══ Provided entries ══

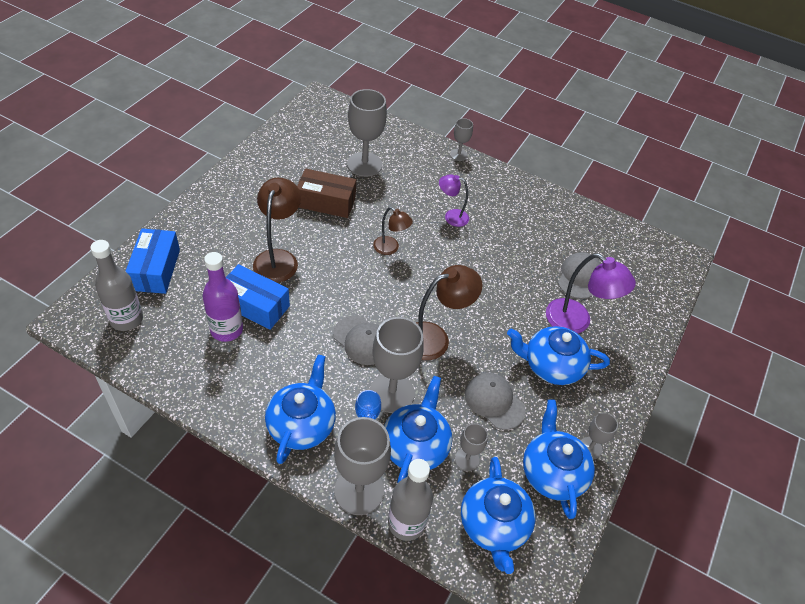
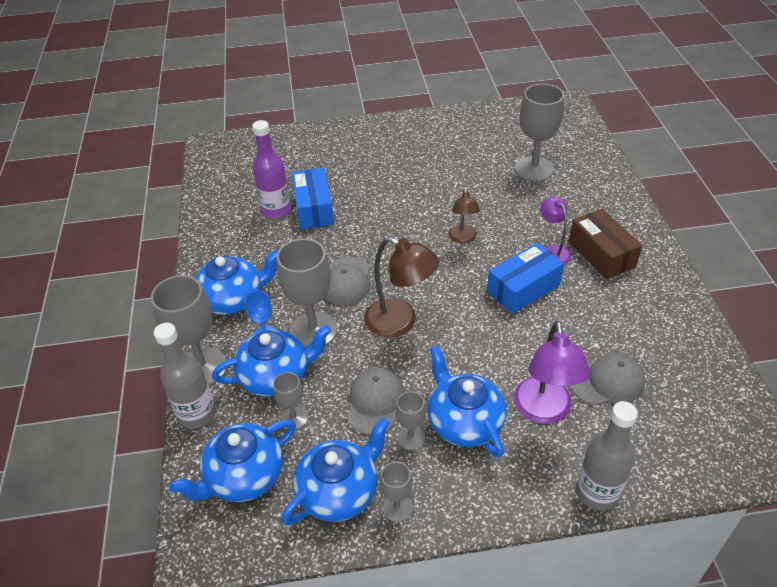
camera: 60 degrees right, 5 degrees down
(126, 319) = (235, 165): grey bottle -> grey bottle (597, 492)
(156, 270) = (290, 148): blue box -> blue box (523, 288)
(278, 258) = (372, 190): brown lamp -> none
(326, 202) = (462, 176): brown box -> brown box (601, 254)
(458, 155) = (636, 210): grey goblet -> grey goblet (411, 437)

═══

§ Task to carry out
Show, from the material above, each line that includes the string "brown".

§ Output for this exercise
(278, 258) = (372, 190): brown lamp -> none
(326, 202) = (462, 176): brown box -> brown box (601, 254)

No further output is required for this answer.